#### [YOUR OBJECTIVE]
Read the entries below and pull out each line with the string "star".

[Coordinate change listings]
◇ ◇ ◇ ◇ ◇ ◇ ◇
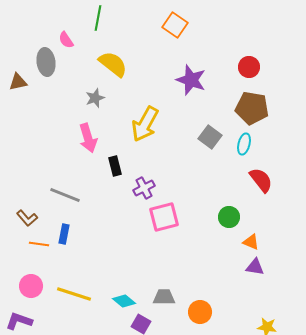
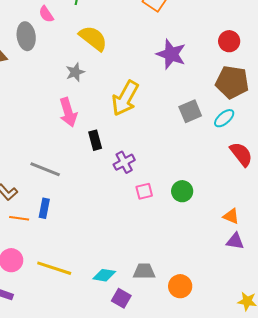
gray square: (210, 137) -> (190, 111), turned 30
cyan ellipse: (244, 144) -> (224, 118), turned 35
pink square: (164, 217) -> (144, 191), size x0.6
green circle: (229, 217) -> (182, 191), moved
cyan diamond: (124, 301) -> (104, 275), turned -30

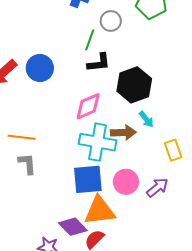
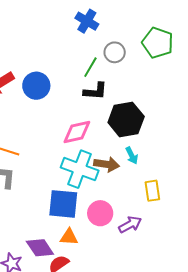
orange triangle: (100, 211) -> (69, 237), size x0.6

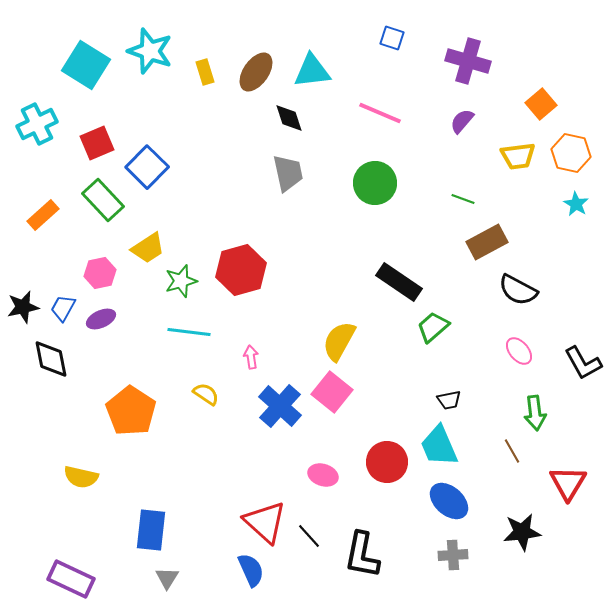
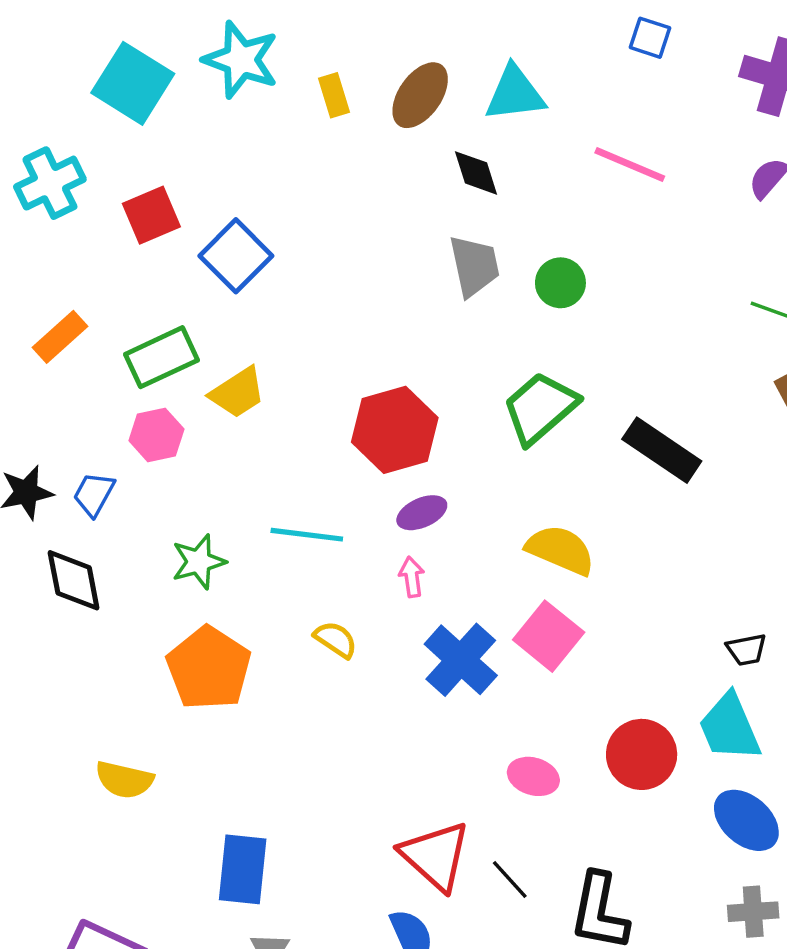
green circle: (375, 183) -> (560, 283), moved, size x0.7
green rectangle: (103, 200) -> (161, 357), moved, turned -72
green star: (181, 281) -> (199, 562), moved
purple ellipse: (101, 319) -> (422, 513), moved
green trapezoid: (433, 327) -> (540, 408), moved, size x1.4
yellow semicircle: (339, 341) -> (560, 550), turned 84

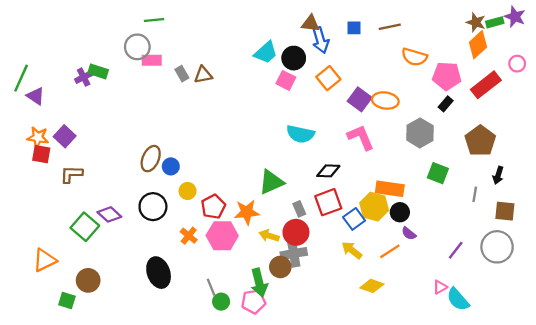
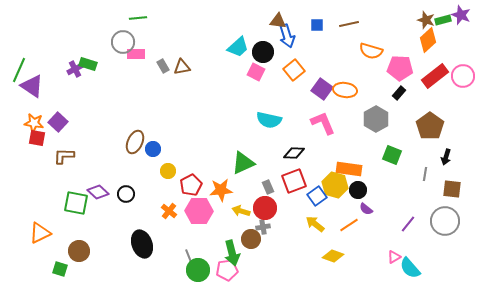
pink circle: (517, 64) -> (463, 76), moved, size x1.5
purple triangle: (36, 96) -> (32, 86), size x1.4
black circle: (153, 207) -> (126, 194), moved, size x0.7
green square: (85, 227) -> (76, 203), turned -30
gray cross: (294, 254) -> (263, 227), size x0.6
green circle: (221, 302) -> (198, 270), size x1.5

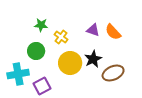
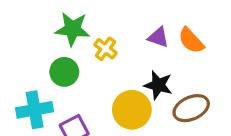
green star: (41, 25) -> (73, 29), size x1.5
black star: (93, 59) -> (158, 85), turned -30
yellow circle: (70, 63) -> (132, 110), moved

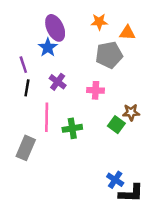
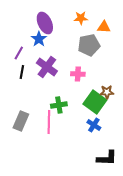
purple line: (23, 65) -> (19, 53), turned 48
purple cross: (58, 82) -> (47, 67), size x1.5
pink line: (47, 117) -> (49, 122), moved
green square: (116, 125) -> (95, 102), size x1.6
blue cross: (115, 180) -> (94, 125), moved

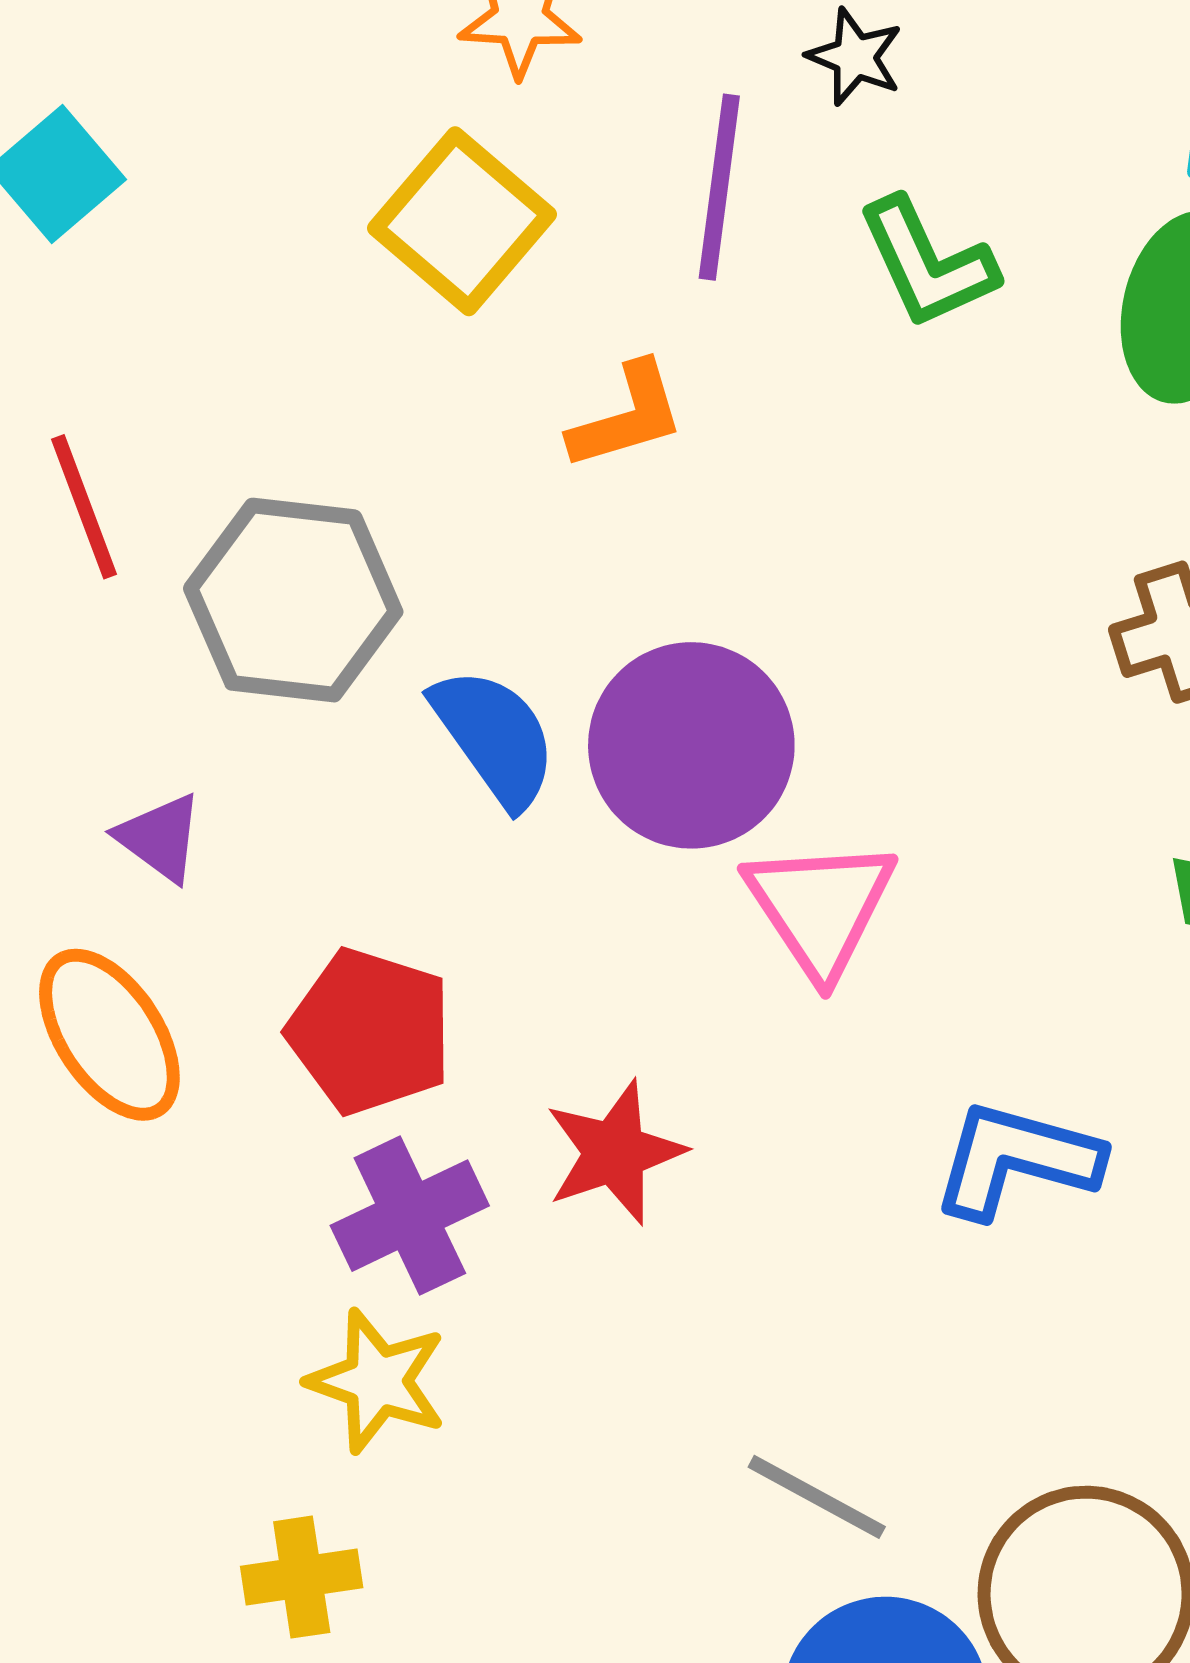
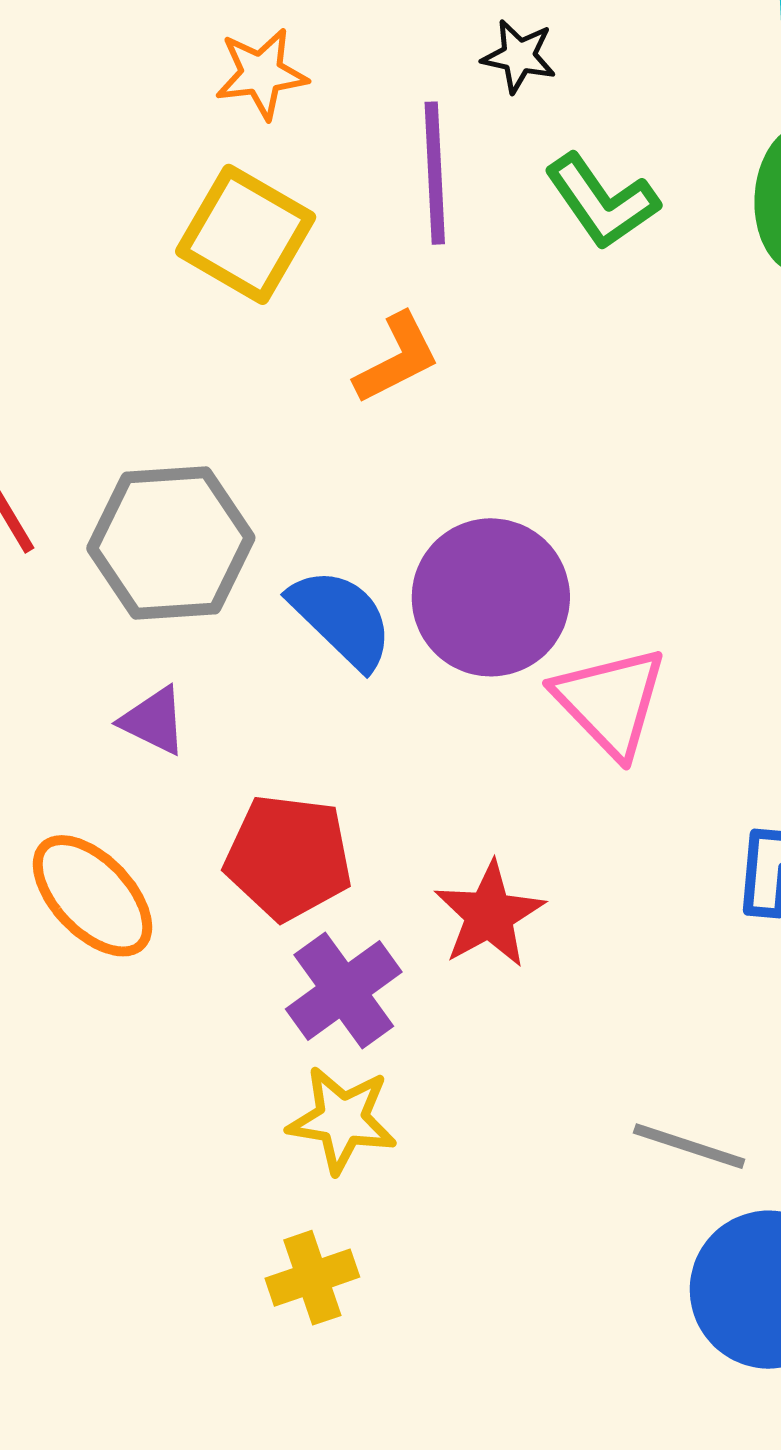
purple triangle: (160, 838) -> (154, 721), moved

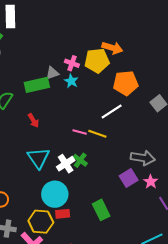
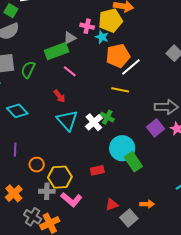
cyan star: (71, 81) -> (102, 37), moved
orange pentagon: (126, 83) -> (118, 56), moved
red arrow: (33, 120) -> (59, 96), moved
pink line: (80, 132) -> (70, 71), moved, turned 32
cyan circle: (55, 194) -> (122, 148), moved
yellow hexagon: (41, 222) -> (60, 177), moved

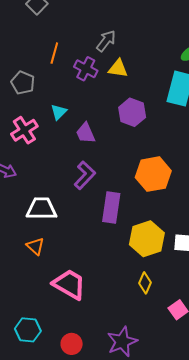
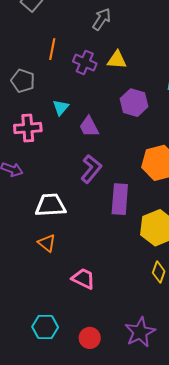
gray arrow: (106, 41) -> (102, 19), moved
pink cross: (24, 130) -> (28, 128), turned 32
pink trapezoid: (69, 284) -> (83, 279), size x0.7

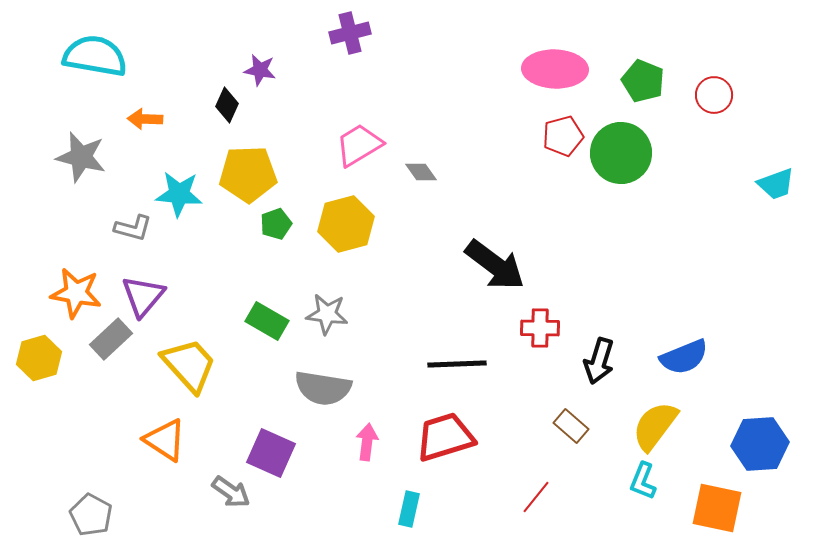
◇ ◇ ◇ ◇ ◇ ◇ ◇
#### [ANSWER BOX]
green star: (181, 281) -> (199, 562), moved
green star: (41, 25) -> (73, 29), size x1.5
black star: (93, 59) -> (158, 85), turned -30
cyan star: (71, 81) -> (102, 37), moved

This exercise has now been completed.